> **Required work**
Pictures are to be left out; otherwise, copy exactly the lines from the line containing "(545, 659) = (439, 278): purple" through the end of the data.

*** Data under study ***

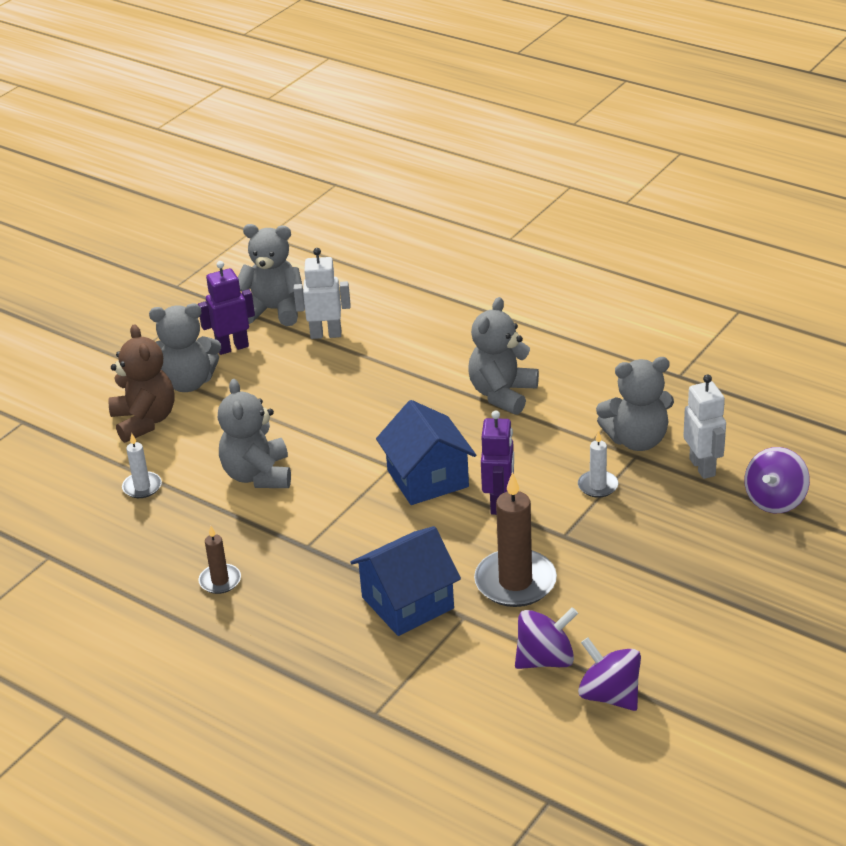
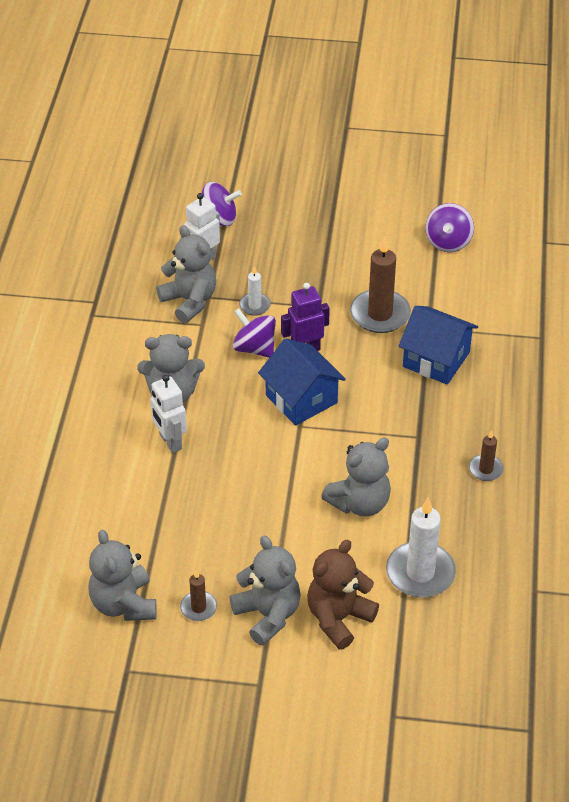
camera: 120 degrees left, 10 degrees up
(142, 487) = (420, 573): white candle -> white candle, size x1.90
(232, 347) = (198, 607): purple robot -> brown candle
(326, 334) = (144, 545): white robot -> white robot (170, 442)
(427, 478) = (301, 399): blue house -> blue house turned 75 degrees counterclockwise
(545, 659) = (439, 278): purple spinning top -> purple spinning top (254, 348)

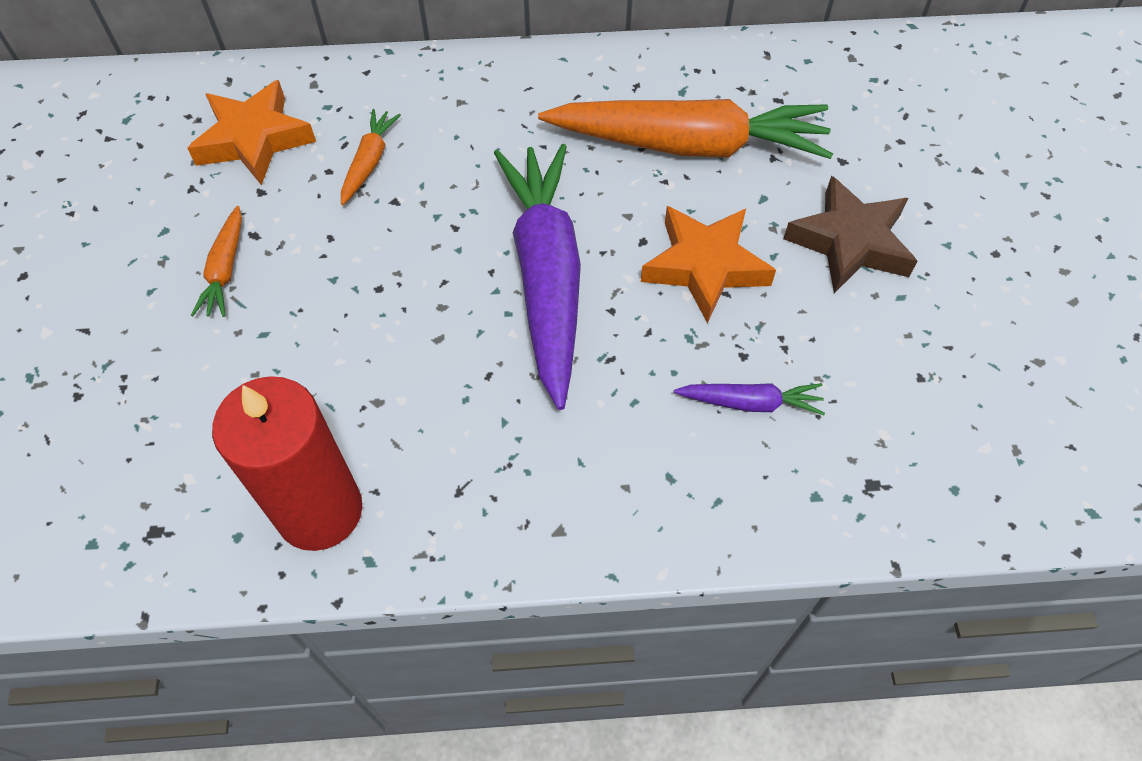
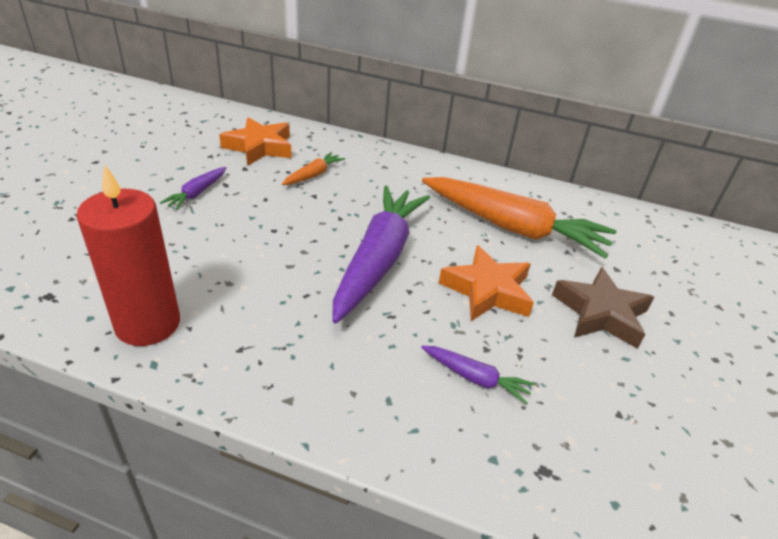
camera: 20 degrees right, 20 degrees down
(225, 270) = (197, 193): orange carrot -> purple carrot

*** End of Data under study ***

> **Solution to this task**
(545, 659) = (439, 278): purple spinning top -> purple spinning top (254, 348)

camera: 20 degrees right, 20 degrees down
(225, 270) = (197, 193): orange carrot -> purple carrot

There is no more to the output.